# Exercise requirements
Write out, word for word, only the lines from the one with "pink diamond: (332, 110) -> (326, 236), moved" to the end of the data below.

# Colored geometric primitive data
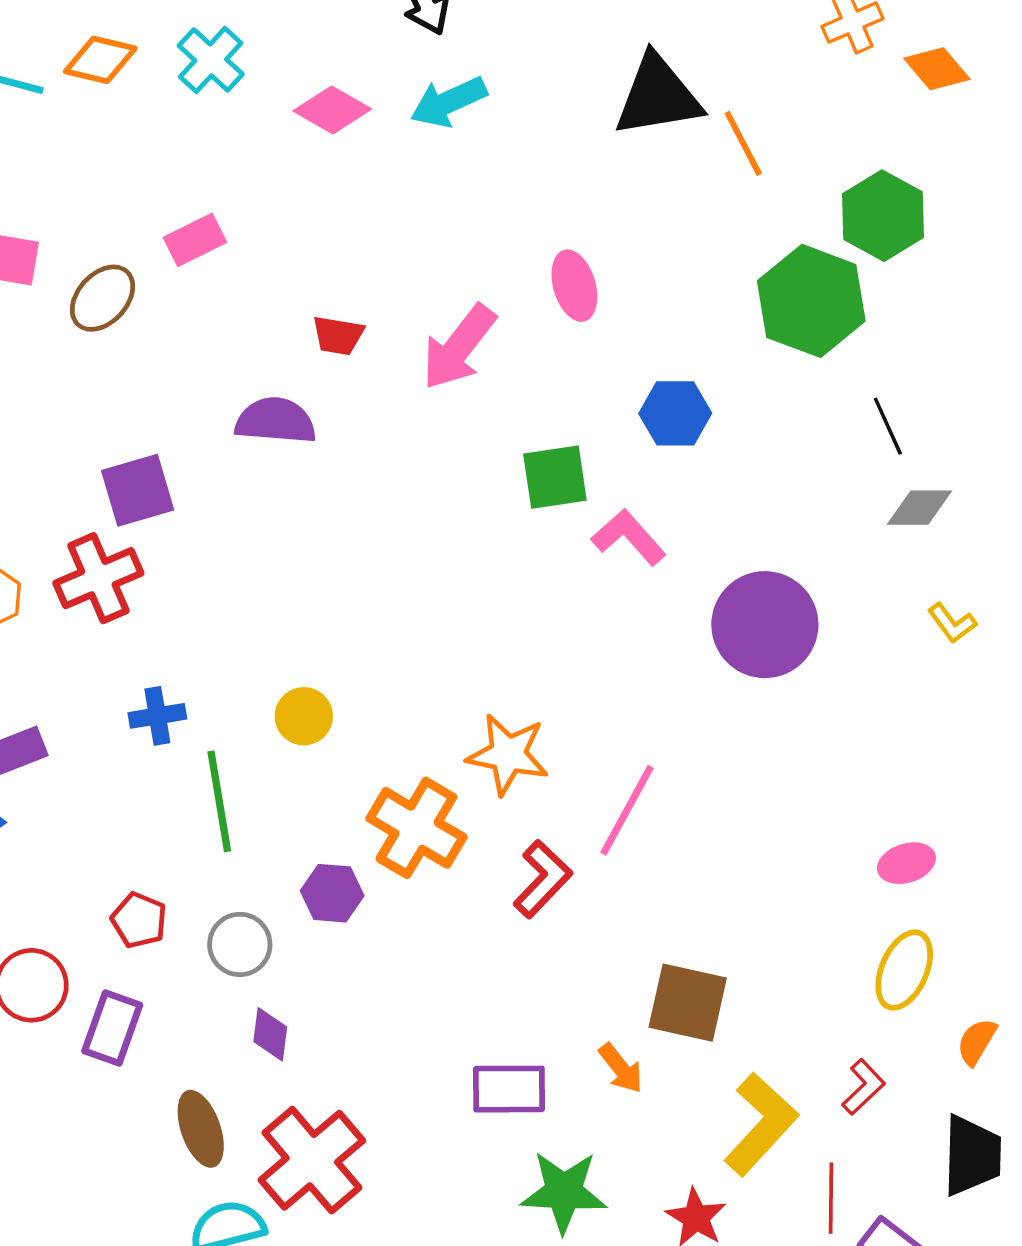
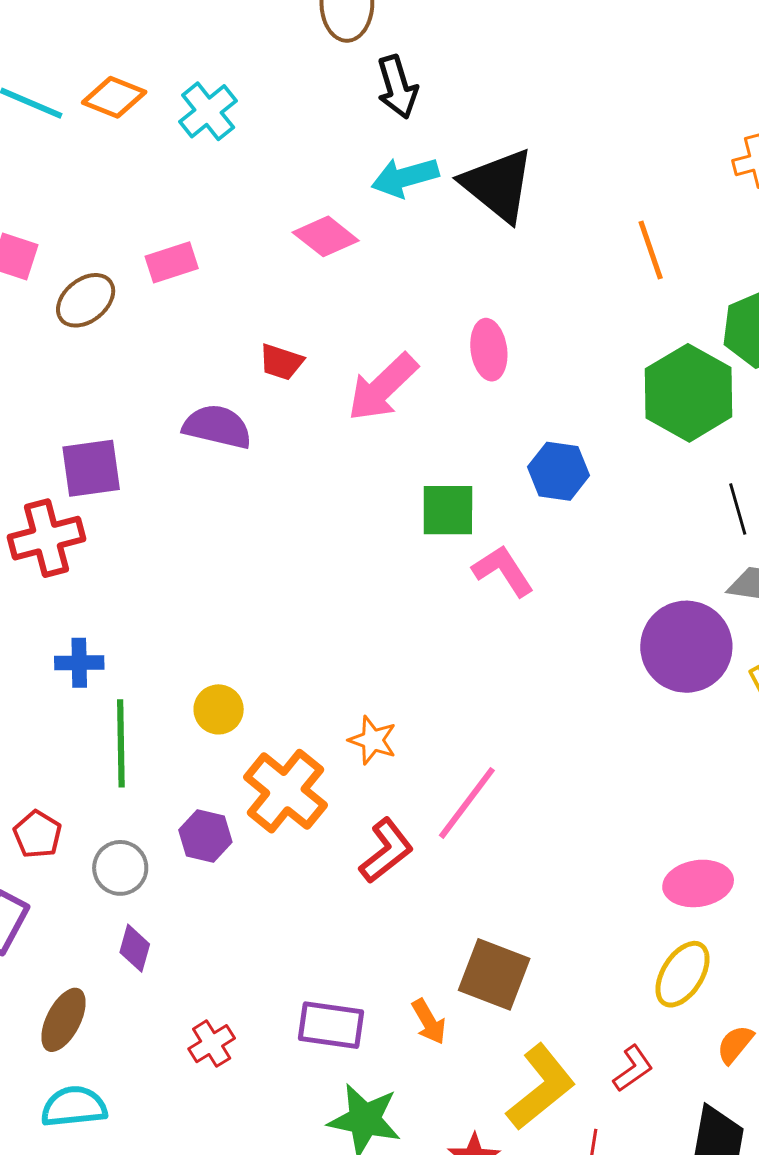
black triangle: (658, 96) -> (498, 185), moved, turned 40
pink diamond: (332, 110) -> (326, 236), moved
purple circle: (765, 625) -> (686, 647), moved
yellow circle: (304, 716) -> (219, 709), moved
orange star: (508, 754) -> (373, 740), size x0.7
pink ellipse: (906, 863) -> (698, 883), size x1.4
brown ellipse: (201, 1129) -> (64, 1020), turned 38
red cross: (312, 1160) -> (212, 1044), moved, size x0.5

# Expected output
pink diamond: (332, 110) -> (326, 236), moved
purple circle: (765, 625) -> (686, 647), moved
yellow circle: (304, 716) -> (219, 709), moved
orange star: (508, 754) -> (373, 740), size x0.7
pink ellipse: (906, 863) -> (698, 883), size x1.4
brown ellipse: (201, 1129) -> (64, 1020), turned 38
red cross: (312, 1160) -> (212, 1044), moved, size x0.5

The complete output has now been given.